■ Aim of the task
Pictures must not appear in the copy. Set down exactly the line with "window: (458, 318) -> (148, 65), width x2.11" and each line after it through the end of the data below.

Dataset entries:
--*--
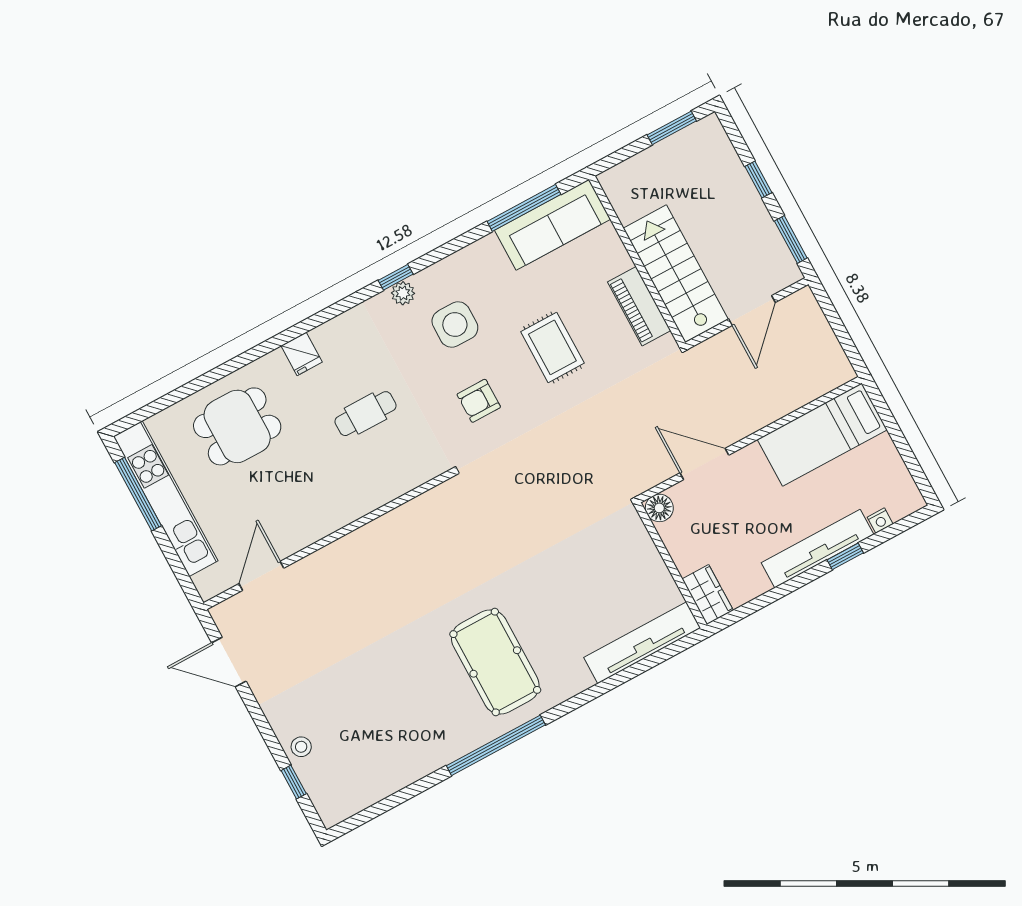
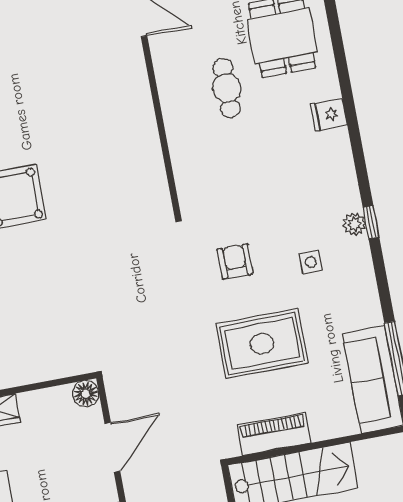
side table: (455, 325) -> (311, 262), width x0.54, depth x0.54
rug: (552, 347) -> (262, 344), width x1.36, depth x1.43
cafe table: (365, 414) -> (227, 88), moved

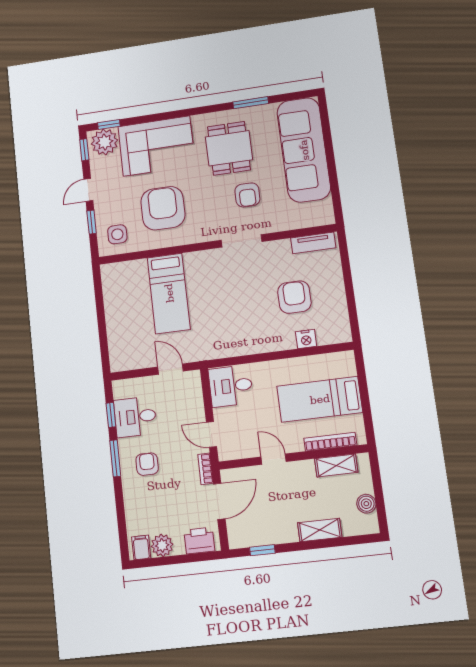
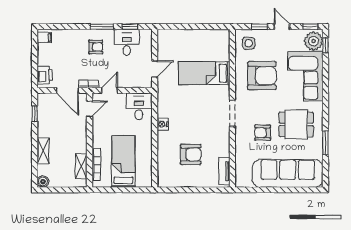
doorway: (242, 241) -> (232, 113), moved
nightstand: (306, 339) -> (163, 124), moved
door: (274, 459) -> (90, 109), moved
boiler: (366, 504) -> (43, 182), moved
plant: (162, 545) -> (44, 51), removed

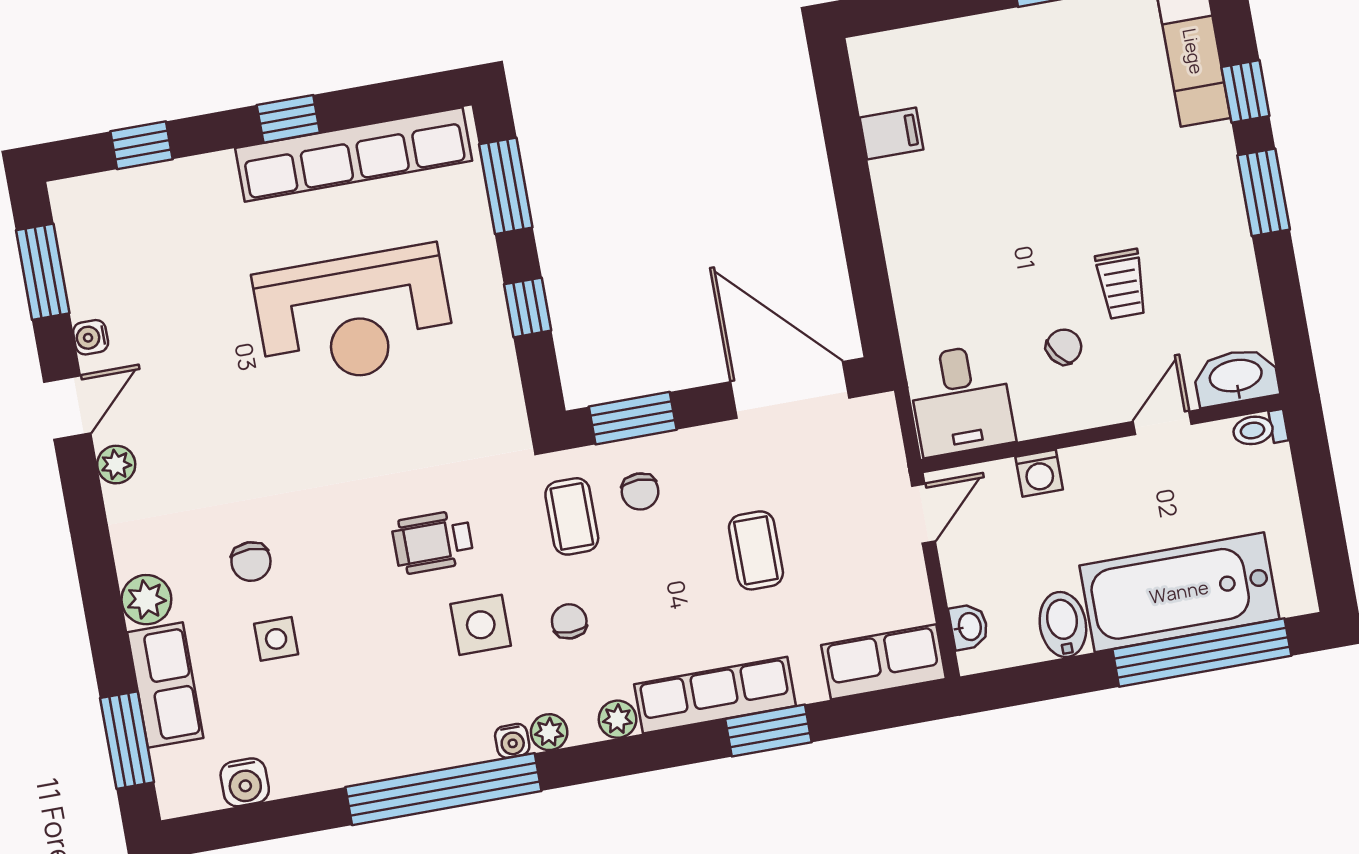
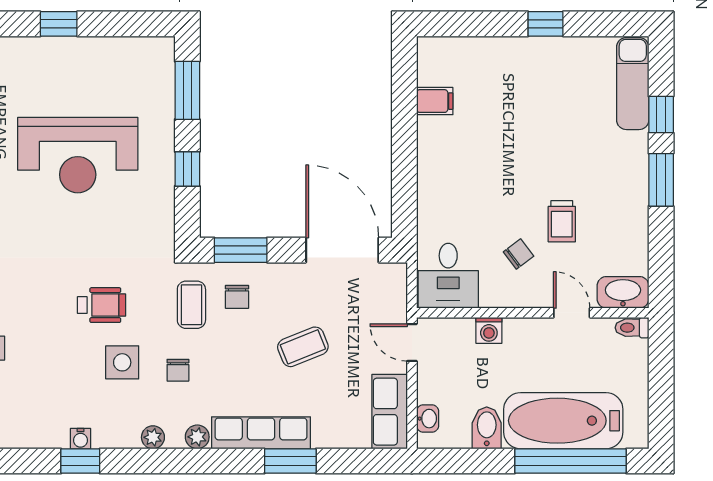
row of seats: (354, 154) -> (96, 54), removed
door: (1162, 423) -> (572, 313), hinge flipped
door: (923, 513) -> (412, 343), swing flipped
wheelchair: (433, 542) -> (101, 305), turned 180
coffee table: (756, 550) -> (303, 347), turned 68
chair: (569, 621) -> (178, 370), turned 180
row of seats: (884, 662) -> (390, 412), moved, turned -90
water cooler: (512, 741) -> (81, 439), moved
window: (443, 789) -> (80, 461), width x0.32

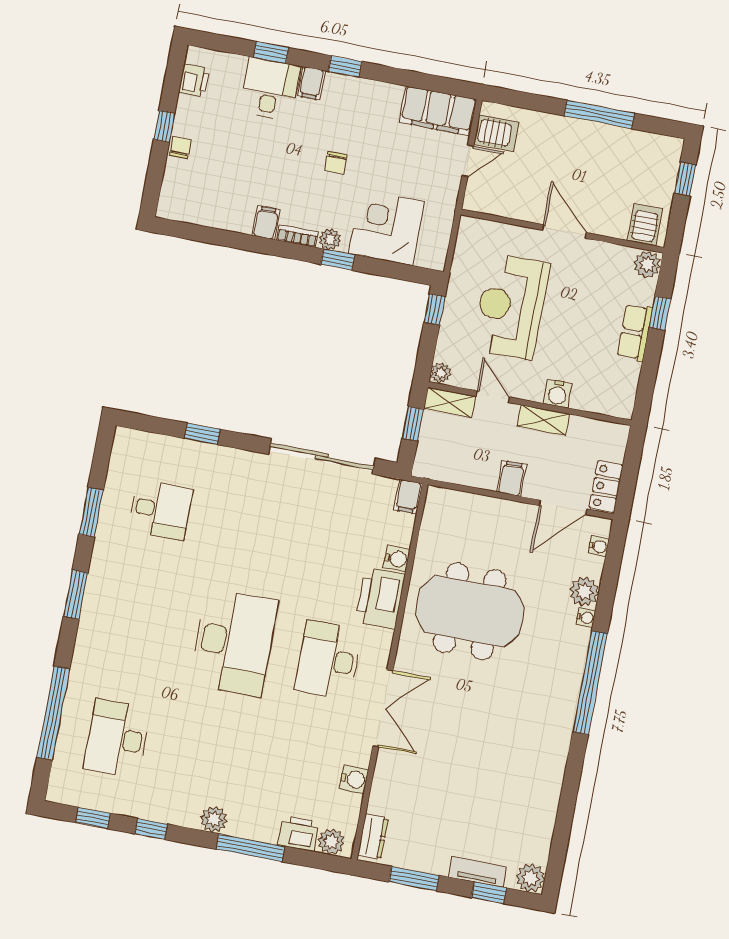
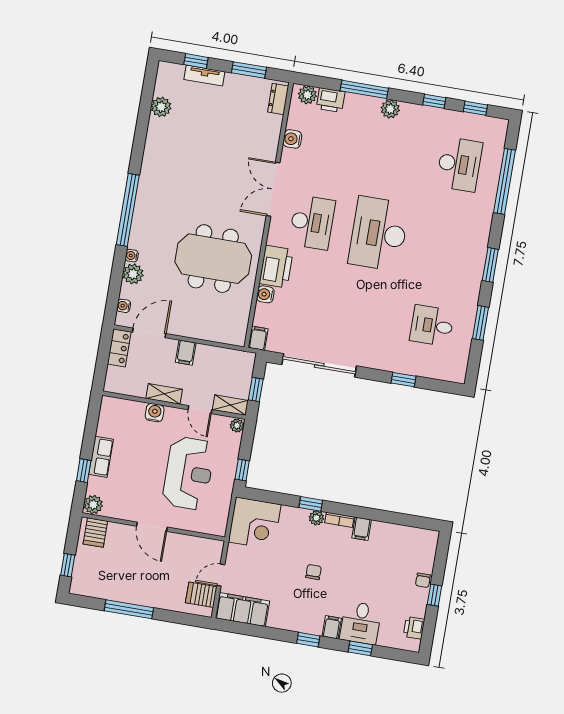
corner desk: (387, 228) -> (255, 523), moved
plant: (530, 878) -> (161, 107), moved

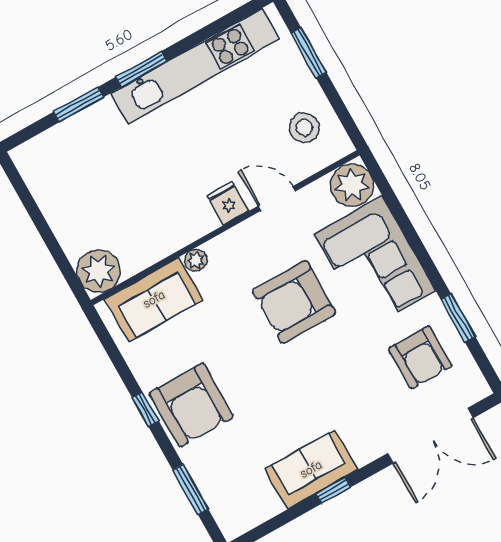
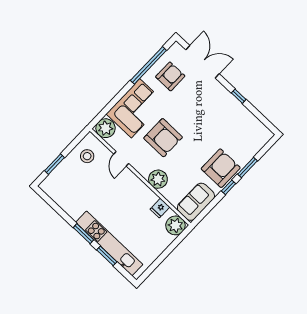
kitchen unit: (195, 66) -> (109, 243), moved
fridge: (228, 203) -> (160, 208), moved
plant: (196, 260) -> (158, 179), width x1.88, depth x1.88
sofa: (154, 299) -> (196, 202), moved, turned -90
window: (458, 318) -> (148, 65), width x2.11
sofa: (311, 469) -> (233, 108), removed
window: (190, 489) -> (247, 167), moved

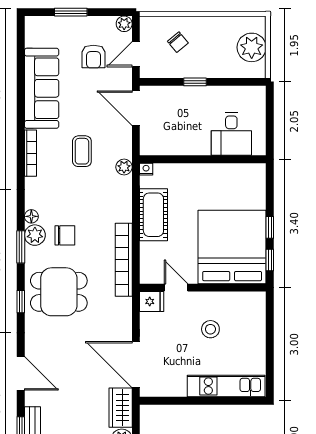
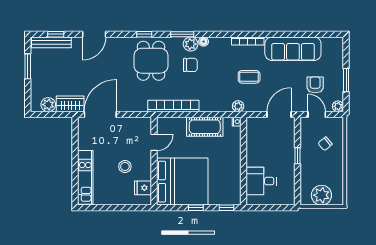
window: (71, 12) -> (346, 80), moved
armchair: (93, 56) -> (315, 85), turned 90
chair: (65, 235) -> (190, 65), turned -90
window: (270, 260) -> (226, 208), moved
fridge: (152, 301) -> (143, 188), moved, turned 90

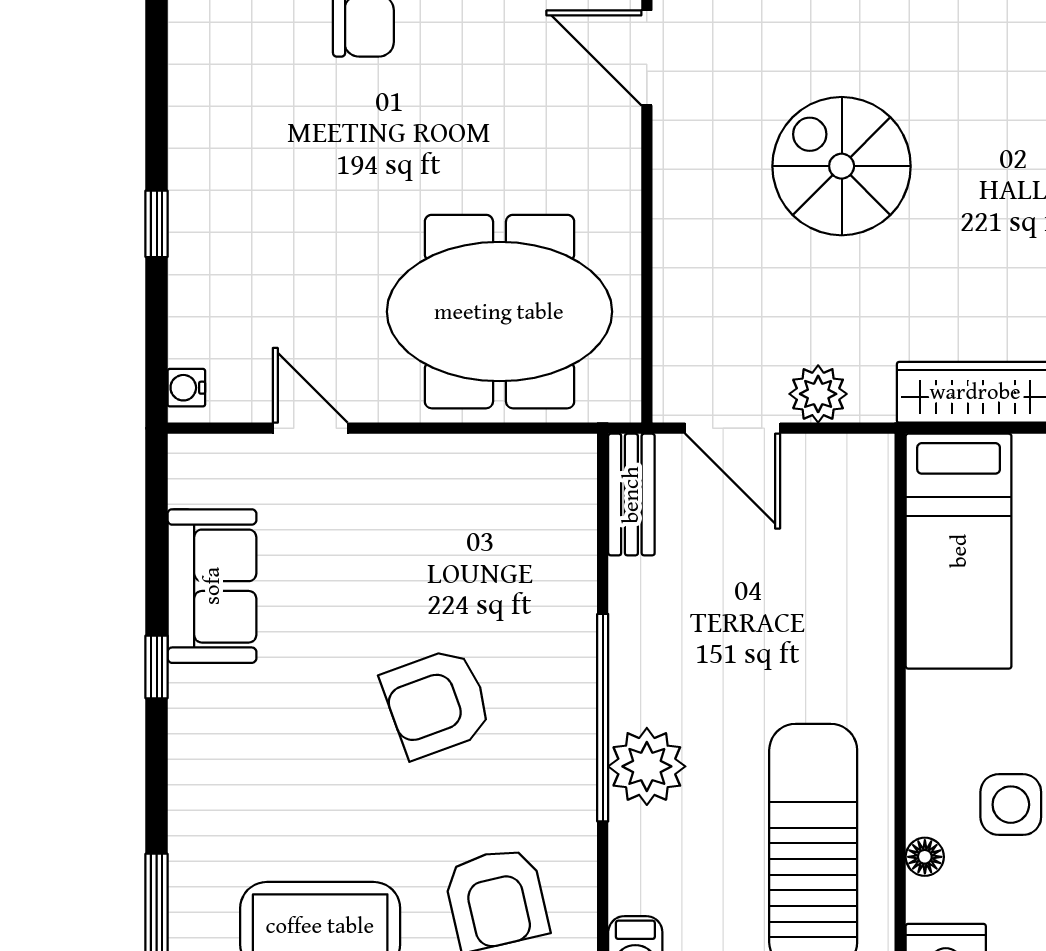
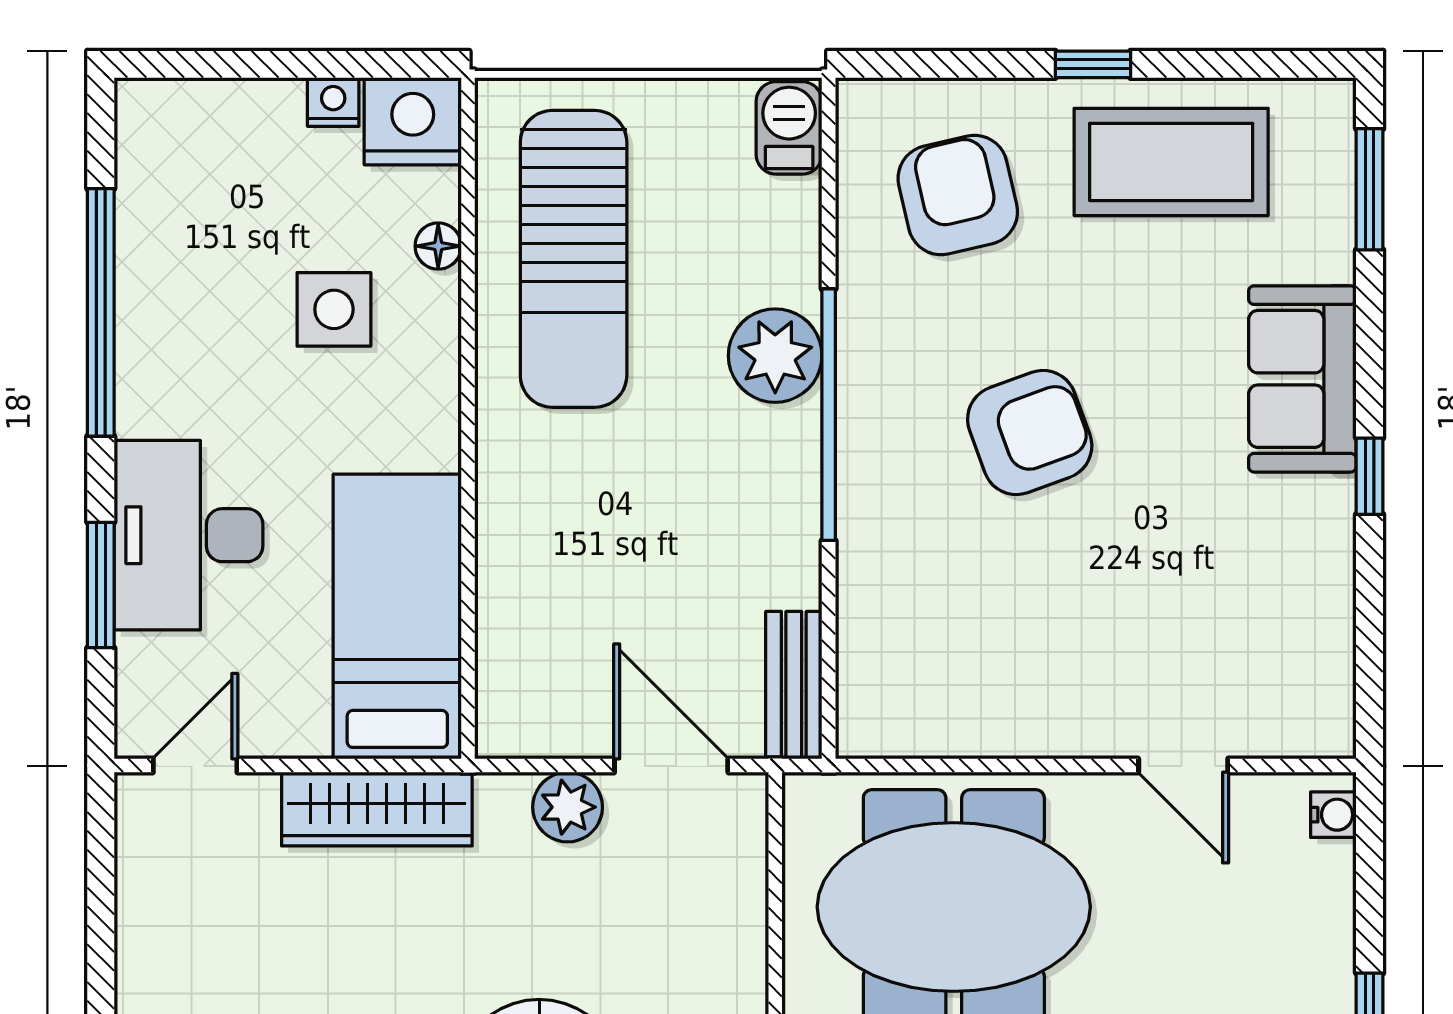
sofa: (212, 586) -> (1302, 379), moved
--*--
■ Task result
window: (458, 318) -> (148, 65), width x2.11
sofa: (311, 469) -> (233, 108), removed
window: (190, 489) -> (247, 167), moved

window: (71, 12) -> (346, 80), moved
armchair: (93, 56) -> (315, 85), turned 90
chair: (65, 235) -> (190, 65), turned -90
window: (270, 260) -> (226, 208), moved
fridge: (152, 301) -> (143, 188), moved, turned 90

sofa: (212, 586) -> (1302, 379), moved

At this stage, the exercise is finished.